Object correspondence data

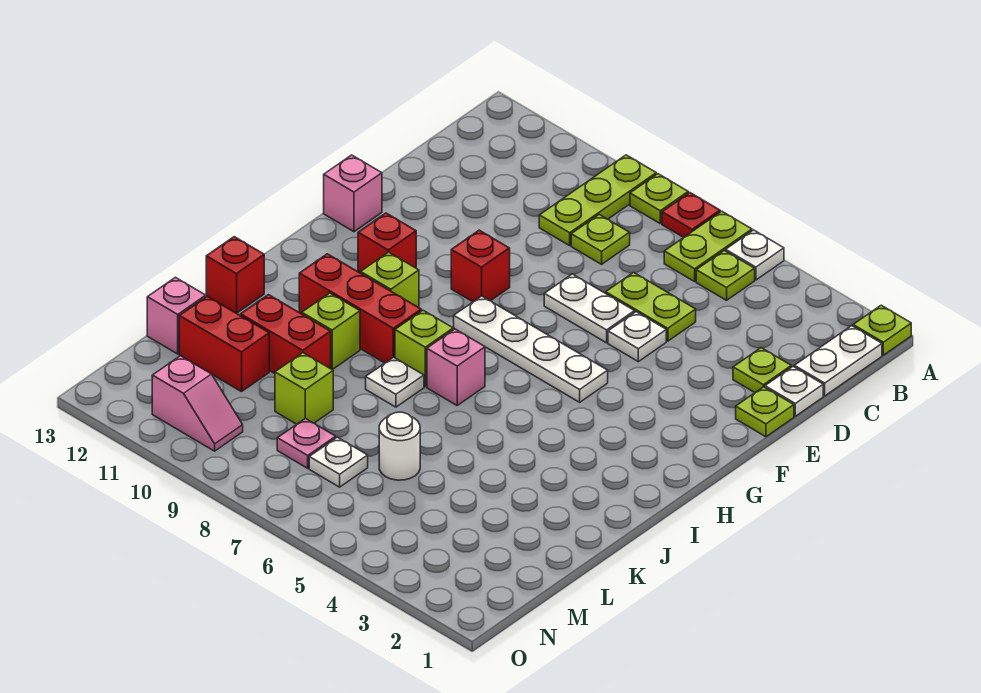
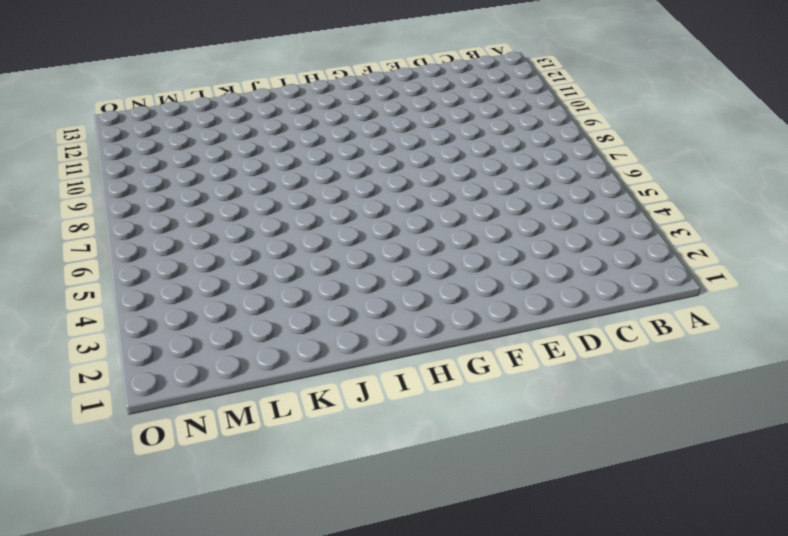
none -> lime plate A1 level 1
none -> white plate A5 level 1
none -> lime plate A6:B6 level 1
none -> red plate A7 level 1

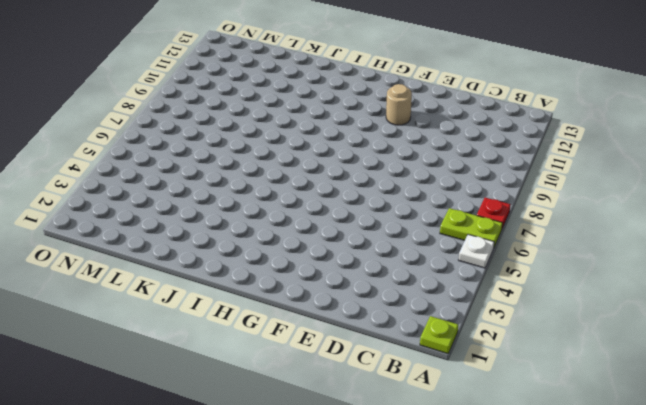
tan round brick F11 level 1 -> none
none -> lime plate A8 level 1
none -> lime plate A9:C9 level 1
none -> white plate B1:C1 level 1
none -> lime plate B5 level 1

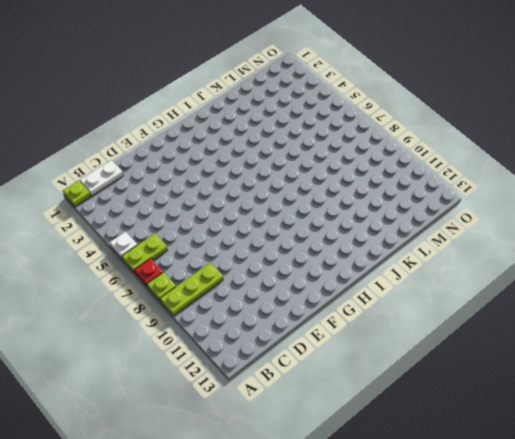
none -> lime plate B5 level 1
none -> lime plate C8 level 1
none -> white plate D1 level 1
none -> lime plate D2 level 1

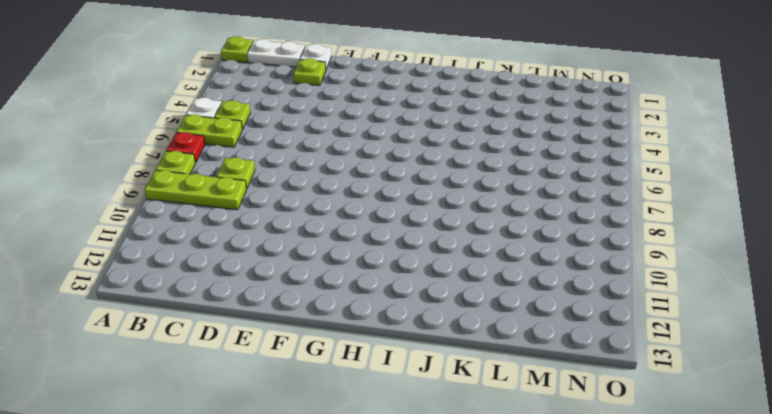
none -> lime plate D5:D6 level 1
none -> lime plate E1 level 1
none -> white plate E5 level 1
none -> white plate E6:E7 level 1

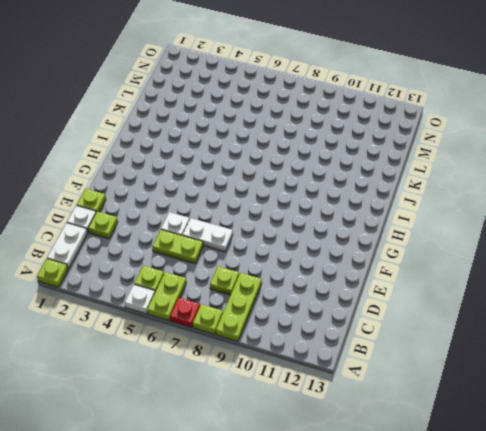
none -> red brick F9 level 1
none -> pink brick F13 level 1
none -> white plate G5:G8 level 1
none -> red brick G11 level 1

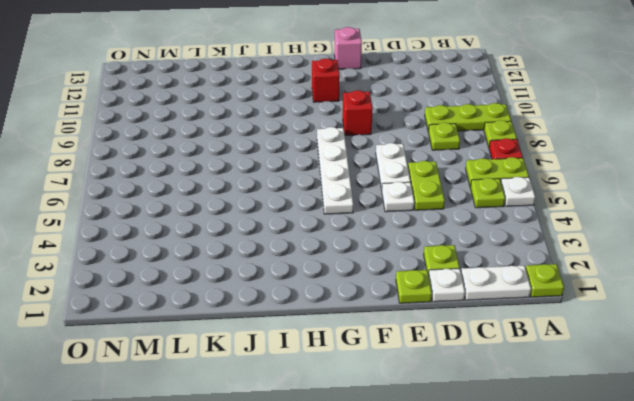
none -> lime brick H10 level 1
none -> pink brick I7 level 1
none -> lime brick I8 level 1
none -> red brick I9:I11 level 1

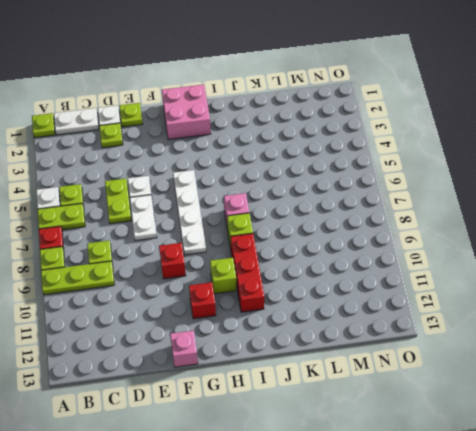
pink brick G1:H2 level 1 -> none
none -> white plate J8 level 1
none -> lime brick J10 level 1
none -> red brick J13 level 1
none -> red brick K10:K11 level 1

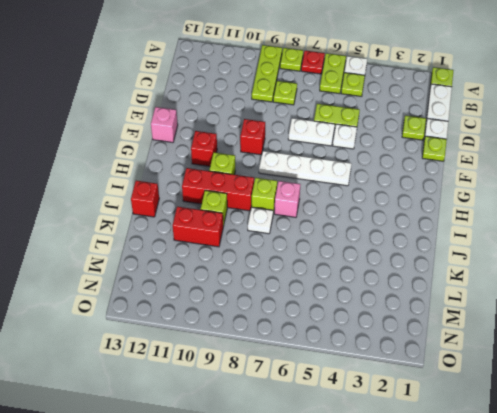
none -> white round brick L6 level 1
none -> lime brick L9 level 1
none -> red brick L11:L12 level 1
none -> pink brick L13 level 1

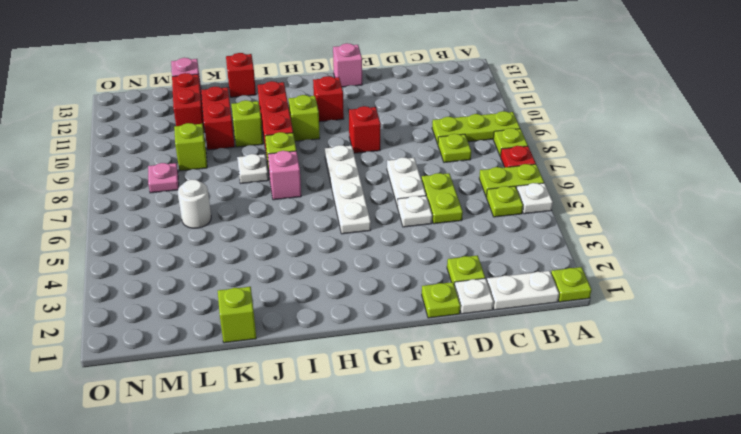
lime brick K1 level 1 -> none
none -> white plate M7 level 1
none -> pink slope N10:N11 level 1 top 11

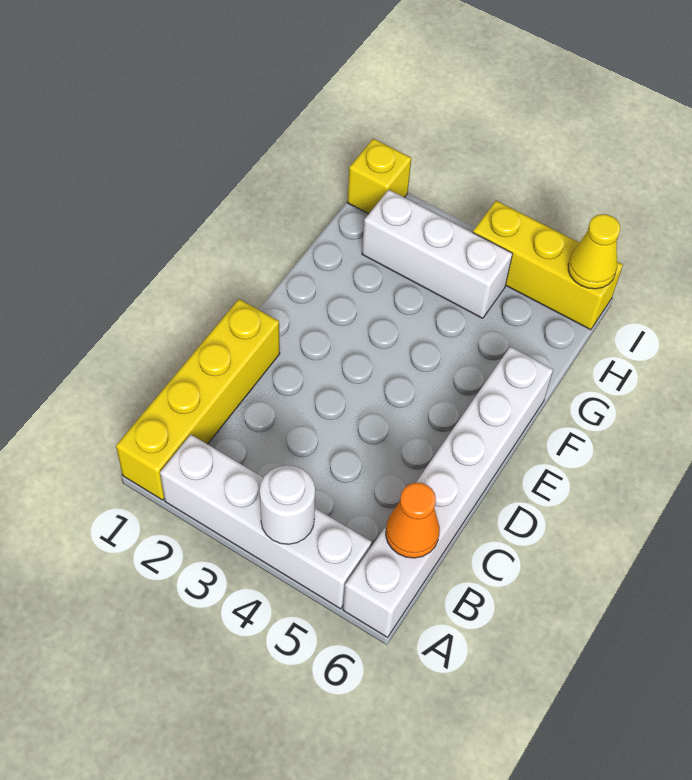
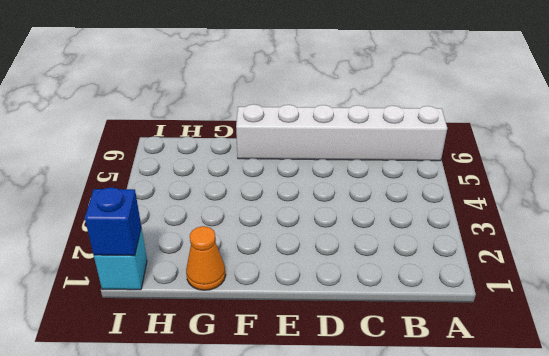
orange cone G1 level 1 -> orange cone B6 level 2
cyan brick I1 level 1 -> yellow brick I1 level 1
blue brick I1 level 2 -> none
none -> yellow brick A1:D1 level 1
none -> white brick A2:A5 level 1

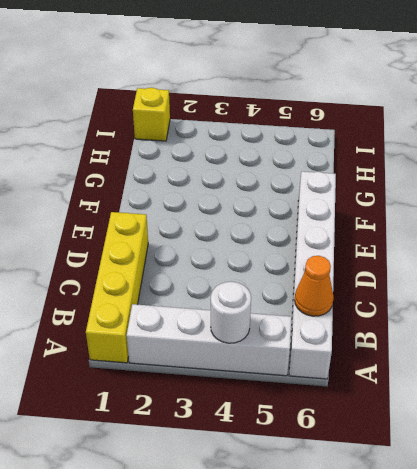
none -> white brick H2:H4 level 1
none -> yellow brick I4:I6 level 1

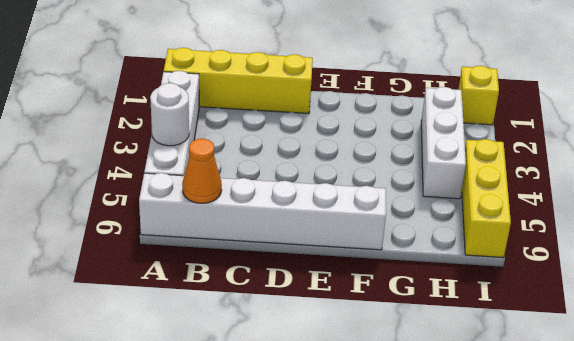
none -> yellow cone I6 level 2

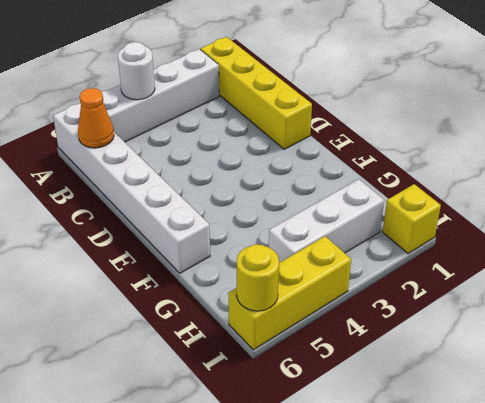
yellow round brick I6 level 2 -> yellow cone I6 level 2

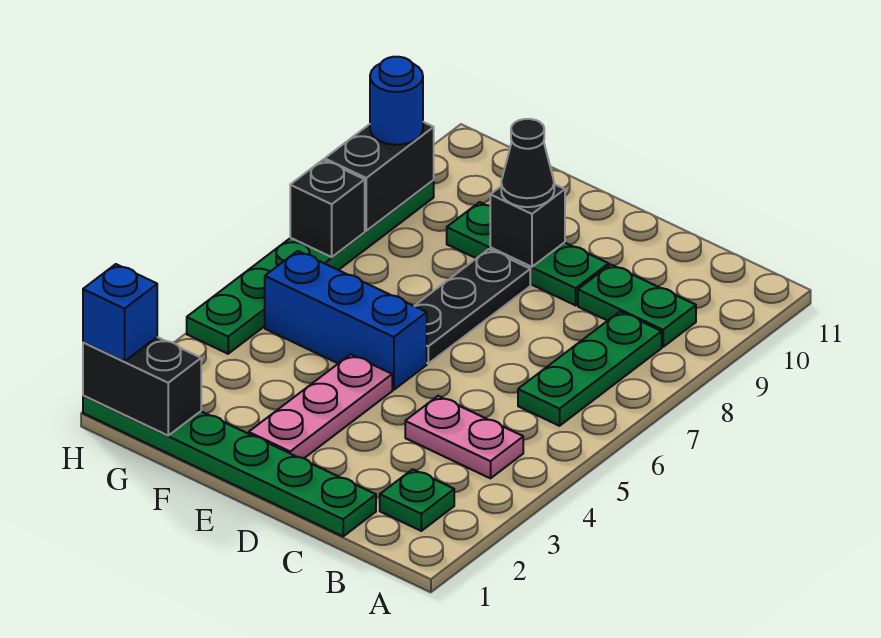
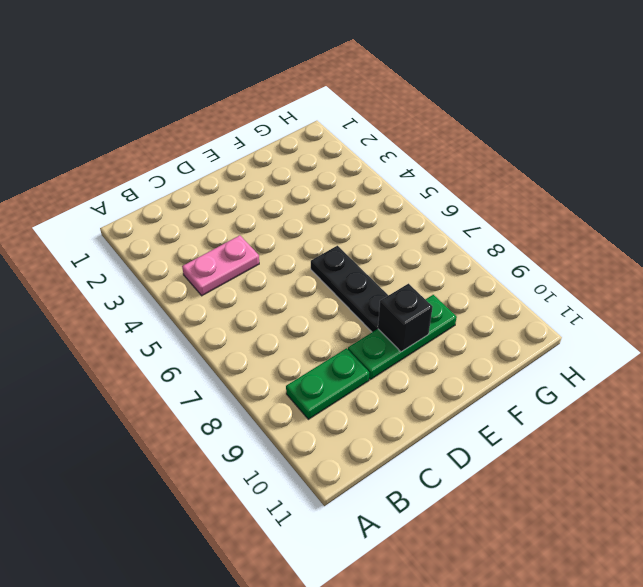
none -> green plate B2 level 1
none -> green plate B6:B8 level 1
none -> green plate C1:H1 level 1

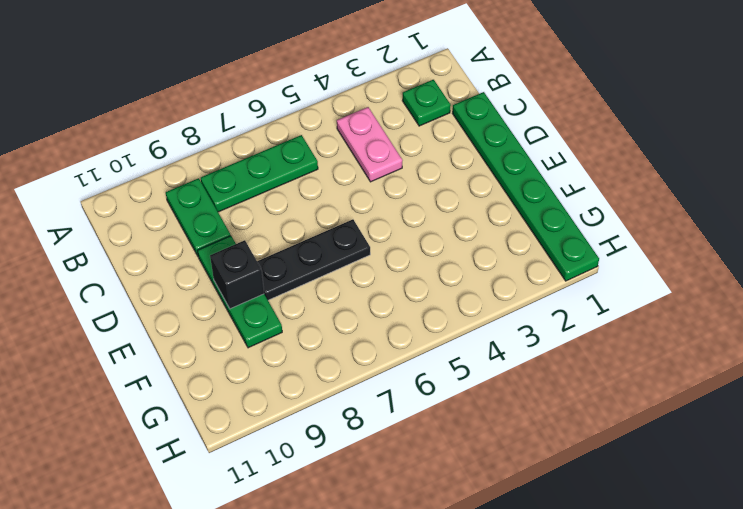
none -> pink plate E2:E4 level 1
none -> blue brick E5:G5 level 1
none -> green plate H4:H9 level 1

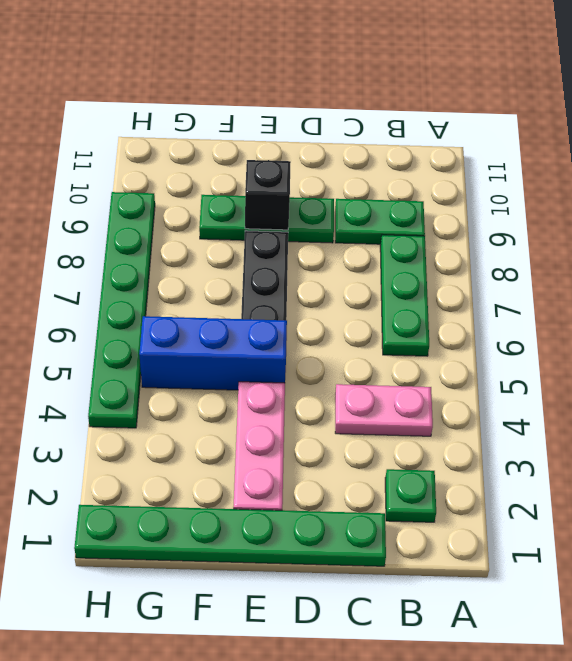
none -> black brick G1:H1 level 2
none -> black brick H7 level 2
none -> black brick H8:H9 level 2

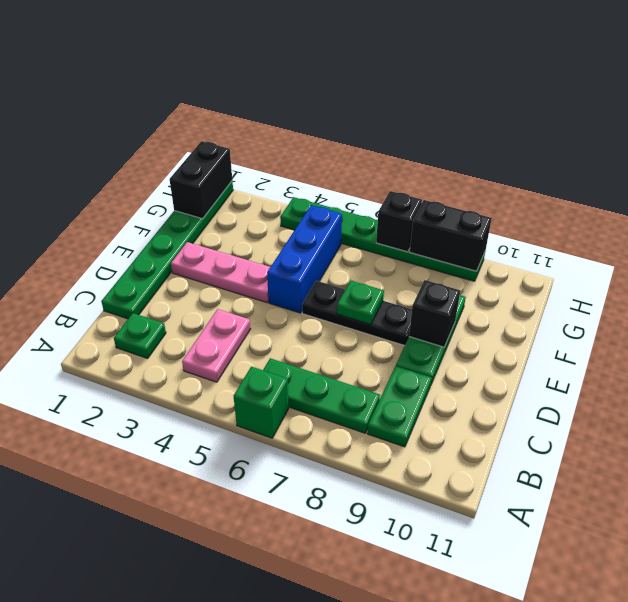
green brick A6 level 1 -> none
green plate E7 level 2 -> none
none -> black cone E9 level 3
none -> blue brick H1 level 3
none -> blue round brick H9 level 3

• _How to complete this task_:
Within these entries, output exactly the lines starting at the one with "none -> red brick G11 level 1" and finishing at the one with "none -> blue brick E5:G5 level 1". Leave pictures out of the output.

• _The completed task_:
none -> red brick G11 level 1

none -> lime brick H10 level 1
none -> pink brick I7 level 1
none -> lime brick I8 level 1
none -> red brick I9:I11 level 1

pink brick G1:H2 level 1 -> none
none -> white plate J8 level 1
none -> lime brick J10 level 1
none -> red brick J13 level 1
none -> red brick K10:K11 level 1

none -> white round brick L6 level 1
none -> lime brick L9 level 1
none -> red brick L11:L12 level 1
none -> pink brick L13 level 1

lime brick K1 level 1 -> none
none -> white plate M7 level 1
none -> pink slope N10:N11 level 1 top 11

orange cone G1 level 1 -> orange cone B6 level 2
cyan brick I1 level 1 -> yellow brick I1 level 1
blue brick I1 level 2 -> none
none -> yellow brick A1:D1 level 1
none -> white brick A2:A5 level 1

none -> white brick H2:H4 level 1
none -> yellow brick I4:I6 level 1

none -> yellow cone I6 level 2

yellow round brick I6 level 2 -> yellow cone I6 level 2

none -> green plate B2 level 1
none -> green plate B6:B8 level 1
none -> green plate C1:H1 level 1

none -> pink plate E2:E4 level 1
none -> blue brick E5:G5 level 1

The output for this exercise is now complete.